▶ [TASK ITEM] Copy each entry below without any change.

▶ [DATA TO PROCESS]
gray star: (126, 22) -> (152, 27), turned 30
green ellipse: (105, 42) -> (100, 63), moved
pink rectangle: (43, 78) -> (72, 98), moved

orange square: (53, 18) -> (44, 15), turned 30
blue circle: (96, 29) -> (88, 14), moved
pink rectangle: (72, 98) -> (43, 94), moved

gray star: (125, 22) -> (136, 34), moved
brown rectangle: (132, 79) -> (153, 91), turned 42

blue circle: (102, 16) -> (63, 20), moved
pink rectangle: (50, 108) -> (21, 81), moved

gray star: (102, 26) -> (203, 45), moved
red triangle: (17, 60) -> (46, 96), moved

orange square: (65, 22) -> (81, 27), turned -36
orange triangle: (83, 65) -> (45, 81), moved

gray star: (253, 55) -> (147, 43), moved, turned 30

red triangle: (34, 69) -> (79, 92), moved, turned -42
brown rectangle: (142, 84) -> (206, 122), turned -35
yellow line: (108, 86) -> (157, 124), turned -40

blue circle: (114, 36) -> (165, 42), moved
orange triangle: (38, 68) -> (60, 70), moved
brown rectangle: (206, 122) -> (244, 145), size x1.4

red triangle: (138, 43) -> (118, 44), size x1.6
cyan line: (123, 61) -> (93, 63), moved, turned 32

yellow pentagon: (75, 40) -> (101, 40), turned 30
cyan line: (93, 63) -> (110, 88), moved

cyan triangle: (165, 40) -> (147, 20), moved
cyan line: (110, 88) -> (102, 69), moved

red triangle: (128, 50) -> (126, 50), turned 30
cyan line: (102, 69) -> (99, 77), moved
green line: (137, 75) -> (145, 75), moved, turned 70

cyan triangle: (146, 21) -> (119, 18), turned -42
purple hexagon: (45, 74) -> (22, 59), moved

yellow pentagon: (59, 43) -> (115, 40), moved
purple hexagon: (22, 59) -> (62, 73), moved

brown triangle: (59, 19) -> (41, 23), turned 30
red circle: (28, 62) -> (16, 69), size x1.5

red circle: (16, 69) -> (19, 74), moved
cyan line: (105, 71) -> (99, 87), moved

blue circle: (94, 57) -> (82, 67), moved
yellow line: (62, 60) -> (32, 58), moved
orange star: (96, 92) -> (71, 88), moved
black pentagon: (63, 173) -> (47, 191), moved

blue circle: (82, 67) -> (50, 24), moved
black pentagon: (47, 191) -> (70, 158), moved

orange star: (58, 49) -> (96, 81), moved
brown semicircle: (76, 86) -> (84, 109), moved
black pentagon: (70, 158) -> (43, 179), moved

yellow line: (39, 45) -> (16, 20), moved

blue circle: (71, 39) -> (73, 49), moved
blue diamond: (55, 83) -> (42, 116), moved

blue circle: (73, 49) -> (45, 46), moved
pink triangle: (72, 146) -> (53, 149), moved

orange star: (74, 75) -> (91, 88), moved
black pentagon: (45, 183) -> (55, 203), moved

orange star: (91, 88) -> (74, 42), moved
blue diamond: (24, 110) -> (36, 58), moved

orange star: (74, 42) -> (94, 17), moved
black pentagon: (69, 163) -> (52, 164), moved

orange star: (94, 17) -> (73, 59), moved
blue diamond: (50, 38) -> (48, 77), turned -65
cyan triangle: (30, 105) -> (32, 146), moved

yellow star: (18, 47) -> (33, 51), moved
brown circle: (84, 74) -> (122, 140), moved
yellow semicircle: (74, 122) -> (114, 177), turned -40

▶ [PROBLEM SOLUTION]
gray star: (126, 22) -> (152, 27), turned 30
green ellipse: (105, 42) -> (100, 63), moved
pink rectangle: (43, 78) -> (72, 98), moved

orange square: (53, 18) -> (44, 15), turned 30
blue circle: (96, 29) -> (88, 14), moved
pink rectangle: (72, 98) -> (43, 94), moved

gray star: (125, 22) -> (136, 34), moved
brown rectangle: (132, 79) -> (153, 91), turned 42

blue circle: (102, 16) -> (63, 20), moved
pink rectangle: (50, 108) -> (21, 81), moved

gray star: (102, 26) -> (203, 45), moved
red triangle: (17, 60) -> (46, 96), moved

orange square: (65, 22) -> (81, 27), turned -36
orange triangle: (83, 65) -> (45, 81), moved

gray star: (253, 55) -> (147, 43), moved, turned 30

red triangle: (34, 69) -> (79, 92), moved, turned -42
brown rectangle: (142, 84) -> (206, 122), turned -35
yellow line: (108, 86) -> (157, 124), turned -40

blue circle: (114, 36) -> (165, 42), moved
orange triangle: (38, 68) -> (60, 70), moved
brown rectangle: (206, 122) -> (244, 145), size x1.4

red triangle: (138, 43) -> (118, 44), size x1.6
cyan line: (123, 61) -> (93, 63), moved, turned 32

yellow pentagon: (75, 40) -> (101, 40), turned 30
cyan line: (93, 63) -> (110, 88), moved

cyan triangle: (165, 40) -> (147, 20), moved
cyan line: (110, 88) -> (102, 69), moved

red triangle: (128, 50) -> (126, 50), turned 30
cyan line: (102, 69) -> (99, 77), moved
green line: (137, 75) -> (145, 75), moved, turned 70

cyan triangle: (146, 21) -> (119, 18), turned -42
purple hexagon: (45, 74) -> (22, 59), moved

yellow pentagon: (59, 43) -> (115, 40), moved
purple hexagon: (22, 59) -> (62, 73), moved

brown triangle: (59, 19) -> (41, 23), turned 30
red circle: (28, 62) -> (16, 69), size x1.5

red circle: (16, 69) -> (19, 74), moved
cyan line: (105, 71) -> (99, 87), moved

blue circle: (94, 57) -> (82, 67), moved
yellow line: (62, 60) -> (32, 58), moved
orange star: (96, 92) -> (71, 88), moved
black pentagon: (63, 173) -> (47, 191), moved

blue circle: (82, 67) -> (50, 24), moved
black pentagon: (47, 191) -> (70, 158), moved

orange star: (58, 49) -> (96, 81), moved
brown semicircle: (76, 86) -> (84, 109), moved
black pentagon: (70, 158) -> (43, 179), moved

yellow line: (39, 45) -> (16, 20), moved

blue circle: (71, 39) -> (73, 49), moved
blue diamond: (55, 83) -> (42, 116), moved

blue circle: (73, 49) -> (45, 46), moved
pink triangle: (72, 146) -> (53, 149), moved

orange star: (74, 75) -> (91, 88), moved
black pentagon: (45, 183) -> (55, 203), moved

orange star: (91, 88) -> (74, 42), moved
blue diamond: (24, 110) -> (36, 58), moved

orange star: (74, 42) -> (94, 17), moved
black pentagon: (69, 163) -> (52, 164), moved

orange star: (94, 17) -> (73, 59), moved
blue diamond: (50, 38) -> (48, 77), turned -65
cyan triangle: (30, 105) -> (32, 146), moved

yellow star: (18, 47) -> (33, 51), moved
brown circle: (84, 74) -> (122, 140), moved
yellow semicircle: (74, 122) -> (114, 177), turned -40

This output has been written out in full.